Work to be completed: Among the entries below, which lines include the string "size"? Show each one.
Top of Dataset content
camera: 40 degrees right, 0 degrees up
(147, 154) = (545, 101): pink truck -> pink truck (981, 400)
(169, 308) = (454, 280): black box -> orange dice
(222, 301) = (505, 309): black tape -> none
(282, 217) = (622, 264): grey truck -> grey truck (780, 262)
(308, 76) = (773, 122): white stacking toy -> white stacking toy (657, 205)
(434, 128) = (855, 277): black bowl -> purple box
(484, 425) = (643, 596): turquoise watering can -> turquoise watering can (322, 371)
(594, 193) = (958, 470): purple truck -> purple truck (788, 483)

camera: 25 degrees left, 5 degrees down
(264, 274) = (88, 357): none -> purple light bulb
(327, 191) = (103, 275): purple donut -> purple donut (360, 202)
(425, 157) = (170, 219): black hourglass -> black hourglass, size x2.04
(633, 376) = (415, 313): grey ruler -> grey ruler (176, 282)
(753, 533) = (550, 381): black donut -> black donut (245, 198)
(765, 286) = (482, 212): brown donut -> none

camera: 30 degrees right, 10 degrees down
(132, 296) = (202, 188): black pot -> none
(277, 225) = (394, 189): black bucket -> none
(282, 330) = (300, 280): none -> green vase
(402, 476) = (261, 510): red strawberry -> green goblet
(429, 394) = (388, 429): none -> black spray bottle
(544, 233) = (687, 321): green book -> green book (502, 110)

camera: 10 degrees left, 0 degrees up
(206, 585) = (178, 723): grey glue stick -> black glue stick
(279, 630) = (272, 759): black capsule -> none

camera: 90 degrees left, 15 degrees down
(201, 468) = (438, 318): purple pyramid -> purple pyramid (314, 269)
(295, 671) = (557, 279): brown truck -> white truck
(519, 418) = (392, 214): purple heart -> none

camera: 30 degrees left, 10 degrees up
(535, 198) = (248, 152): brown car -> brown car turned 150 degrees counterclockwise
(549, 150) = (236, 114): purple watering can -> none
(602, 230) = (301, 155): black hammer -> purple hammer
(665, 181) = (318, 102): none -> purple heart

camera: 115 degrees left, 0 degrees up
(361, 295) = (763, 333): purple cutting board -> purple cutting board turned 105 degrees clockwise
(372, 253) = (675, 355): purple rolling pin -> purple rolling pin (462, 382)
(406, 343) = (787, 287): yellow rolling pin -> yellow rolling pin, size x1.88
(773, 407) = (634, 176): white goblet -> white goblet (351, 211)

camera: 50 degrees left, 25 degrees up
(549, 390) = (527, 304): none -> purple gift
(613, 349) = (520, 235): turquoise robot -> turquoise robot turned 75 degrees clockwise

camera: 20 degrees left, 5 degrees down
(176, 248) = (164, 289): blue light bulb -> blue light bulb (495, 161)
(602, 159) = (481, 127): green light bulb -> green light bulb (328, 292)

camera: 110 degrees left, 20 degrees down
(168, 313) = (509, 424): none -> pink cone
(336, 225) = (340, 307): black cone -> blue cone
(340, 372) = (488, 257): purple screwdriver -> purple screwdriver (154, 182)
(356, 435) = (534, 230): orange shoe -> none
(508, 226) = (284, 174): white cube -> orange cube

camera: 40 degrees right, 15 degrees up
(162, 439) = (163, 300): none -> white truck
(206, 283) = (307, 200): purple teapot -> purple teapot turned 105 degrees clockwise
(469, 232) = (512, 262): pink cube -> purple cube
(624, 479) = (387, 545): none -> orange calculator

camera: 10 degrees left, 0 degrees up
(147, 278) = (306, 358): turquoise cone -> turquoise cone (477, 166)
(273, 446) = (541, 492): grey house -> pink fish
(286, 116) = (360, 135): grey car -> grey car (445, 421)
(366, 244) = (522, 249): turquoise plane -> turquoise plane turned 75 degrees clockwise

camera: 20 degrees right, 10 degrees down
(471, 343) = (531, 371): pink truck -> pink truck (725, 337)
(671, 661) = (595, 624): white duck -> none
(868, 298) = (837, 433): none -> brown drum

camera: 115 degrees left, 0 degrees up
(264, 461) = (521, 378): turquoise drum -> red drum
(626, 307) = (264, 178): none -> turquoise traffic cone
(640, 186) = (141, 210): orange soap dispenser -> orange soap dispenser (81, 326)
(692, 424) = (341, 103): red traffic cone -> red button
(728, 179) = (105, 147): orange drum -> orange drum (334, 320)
Bottom of Dataset content
Exercise answer:
(425, 157) = (170, 219): black hourglass -> black hourglass, size x2.04
(406, 343) = (787, 287): yellow rolling pin -> yellow rolling pin, size x1.88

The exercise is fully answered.